Retype the records that come next, word for word.

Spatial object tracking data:
++++++++++++++++++++

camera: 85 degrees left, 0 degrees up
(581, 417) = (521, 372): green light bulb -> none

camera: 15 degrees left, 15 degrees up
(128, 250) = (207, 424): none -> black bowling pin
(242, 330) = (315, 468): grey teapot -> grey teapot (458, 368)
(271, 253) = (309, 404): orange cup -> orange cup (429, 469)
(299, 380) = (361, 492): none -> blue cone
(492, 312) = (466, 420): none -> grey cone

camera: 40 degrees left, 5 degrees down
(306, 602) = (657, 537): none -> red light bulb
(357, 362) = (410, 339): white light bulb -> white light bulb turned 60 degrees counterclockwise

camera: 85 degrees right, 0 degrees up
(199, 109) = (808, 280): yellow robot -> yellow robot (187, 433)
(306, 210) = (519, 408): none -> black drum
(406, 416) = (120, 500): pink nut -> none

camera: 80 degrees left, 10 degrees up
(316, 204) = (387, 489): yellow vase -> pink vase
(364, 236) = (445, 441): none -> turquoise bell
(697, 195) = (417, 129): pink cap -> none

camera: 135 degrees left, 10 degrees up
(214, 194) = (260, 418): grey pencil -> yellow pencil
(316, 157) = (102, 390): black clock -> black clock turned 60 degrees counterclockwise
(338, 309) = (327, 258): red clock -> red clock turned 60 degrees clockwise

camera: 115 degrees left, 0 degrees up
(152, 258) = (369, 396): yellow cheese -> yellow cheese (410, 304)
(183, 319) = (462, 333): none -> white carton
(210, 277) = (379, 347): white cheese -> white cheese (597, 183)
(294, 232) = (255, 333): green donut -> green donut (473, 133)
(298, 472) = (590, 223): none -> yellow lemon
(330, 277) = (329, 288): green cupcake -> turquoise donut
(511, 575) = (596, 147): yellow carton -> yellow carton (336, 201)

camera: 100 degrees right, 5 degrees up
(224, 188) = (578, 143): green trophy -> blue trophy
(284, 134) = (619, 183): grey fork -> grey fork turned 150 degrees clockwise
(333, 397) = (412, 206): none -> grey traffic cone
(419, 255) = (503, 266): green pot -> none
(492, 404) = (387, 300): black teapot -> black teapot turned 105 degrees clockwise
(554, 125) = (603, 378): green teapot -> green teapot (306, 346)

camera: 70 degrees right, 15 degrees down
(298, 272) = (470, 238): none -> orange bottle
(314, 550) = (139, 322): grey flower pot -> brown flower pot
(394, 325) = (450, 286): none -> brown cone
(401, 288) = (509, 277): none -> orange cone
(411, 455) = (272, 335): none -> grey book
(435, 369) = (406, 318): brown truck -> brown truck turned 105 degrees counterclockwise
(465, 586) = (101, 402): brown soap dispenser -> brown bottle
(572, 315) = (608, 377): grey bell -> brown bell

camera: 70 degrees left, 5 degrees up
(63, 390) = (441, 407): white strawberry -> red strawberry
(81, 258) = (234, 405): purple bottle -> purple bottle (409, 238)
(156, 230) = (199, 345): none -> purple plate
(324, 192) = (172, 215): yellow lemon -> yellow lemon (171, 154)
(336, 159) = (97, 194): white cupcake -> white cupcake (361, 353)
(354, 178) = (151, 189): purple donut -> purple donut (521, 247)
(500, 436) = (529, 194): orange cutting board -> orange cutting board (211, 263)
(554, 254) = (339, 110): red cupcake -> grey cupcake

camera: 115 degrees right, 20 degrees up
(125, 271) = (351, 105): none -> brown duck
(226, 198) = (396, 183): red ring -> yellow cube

++++++++++++++++++++

REPLY:
camera: 85 degrees left, 0 degrees up
(581, 417) = (521, 372): green light bulb -> none

camera: 15 degrees left, 15 degrees up
(128, 250) = (207, 424): none -> black bowling pin
(242, 330) = (315, 468): grey teapot -> grey teapot (458, 368)
(271, 253) = (309, 404): orange cup -> orange cup (429, 469)
(299, 380) = (361, 492): none -> blue cone
(492, 312) = (466, 420): none -> grey cone

camera: 40 degrees left, 5 degrees down
(306, 602) = (657, 537): none -> red light bulb
(357, 362) = (410, 339): white light bulb -> white light bulb turned 60 degrees counterclockwise

camera: 85 degrees right, 0 degrees up
(199, 109) = (808, 280): yellow robot -> yellow robot (187, 433)
(306, 210) = (519, 408): none -> black drum
(406, 416) = (120, 500): pink nut -> none

camera: 80 degrees left, 10 degrees up
(316, 204) = (387, 489): yellow vase -> pink vase
(364, 236) = (445, 441): none -> turquoise bell
(697, 195) = (417, 129): pink cap -> none

camera: 135 degrees left, 10 degrees up
(214, 194) = (260, 418): grey pencil -> yellow pencil
(316, 157) = (102, 390): black clock -> black clock turned 60 degrees counterclockwise
(338, 309) = (327, 258): red clock -> red clock turned 60 degrees clockwise

camera: 115 degrees left, 0 degrees up
(152, 258) = (369, 396): yellow cheese -> yellow cheese (410, 304)
(183, 319) = (462, 333): none -> white carton
(210, 277) = (379, 347): white cheese -> white cheese (597, 183)
(294, 232) = (255, 333): green donut -> green donut (473, 133)
(298, 472) = (590, 223): none -> yellow lemon
(330, 277) = (329, 288): green cupcake -> turquoise donut
(511, 575) = (596, 147): yellow carton -> yellow carton (336, 201)

camera: 100 degrees right, 5 degrees up
(224, 188) = (578, 143): green trophy -> blue trophy
(284, 134) = (619, 183): grey fork -> grey fork turned 150 degrees clockwise
(333, 397) = (412, 206): none -> grey traffic cone
(419, 255) = (503, 266): green pot -> none
(492, 404) = (387, 300): black teapot -> black teapot turned 105 degrees clockwise
(554, 125) = (603, 378): green teapot -> green teapot (306, 346)

camera: 70 degrees right, 15 degrees down
(298, 272) = (470, 238): none -> orange bottle
(314, 550) = (139, 322): grey flower pot -> brown flower pot
(394, 325) = (450, 286): none -> brown cone
(401, 288) = (509, 277): none -> orange cone
(411, 455) = (272, 335): none -> grey book
(435, 369) = (406, 318): brown truck -> brown truck turned 105 degrees counterclockwise
(465, 586) = (101, 402): brown soap dispenser -> brown bottle
(572, 315) = (608, 377): grey bell -> brown bell

camera: 70 degrees left, 5 degrees up
(63, 390) = (441, 407): white strawberry -> red strawberry
(81, 258) = (234, 405): purple bottle -> purple bottle (409, 238)
(156, 230) = (199, 345): none -> purple plate
(324, 192) = (172, 215): yellow lemon -> yellow lemon (171, 154)
(336, 159) = (97, 194): white cupcake -> white cupcake (361, 353)
(354, 178) = (151, 189): purple donut -> purple donut (521, 247)
(500, 436) = (529, 194): orange cutting board -> orange cutting board (211, 263)
(554, 254) = (339, 110): red cupcake -> grey cupcake

camera: 115 degrees right, 20 degrees up
(125, 271) = (351, 105): none -> brown duck
(226, 198) = (396, 183): red ring -> yellow cube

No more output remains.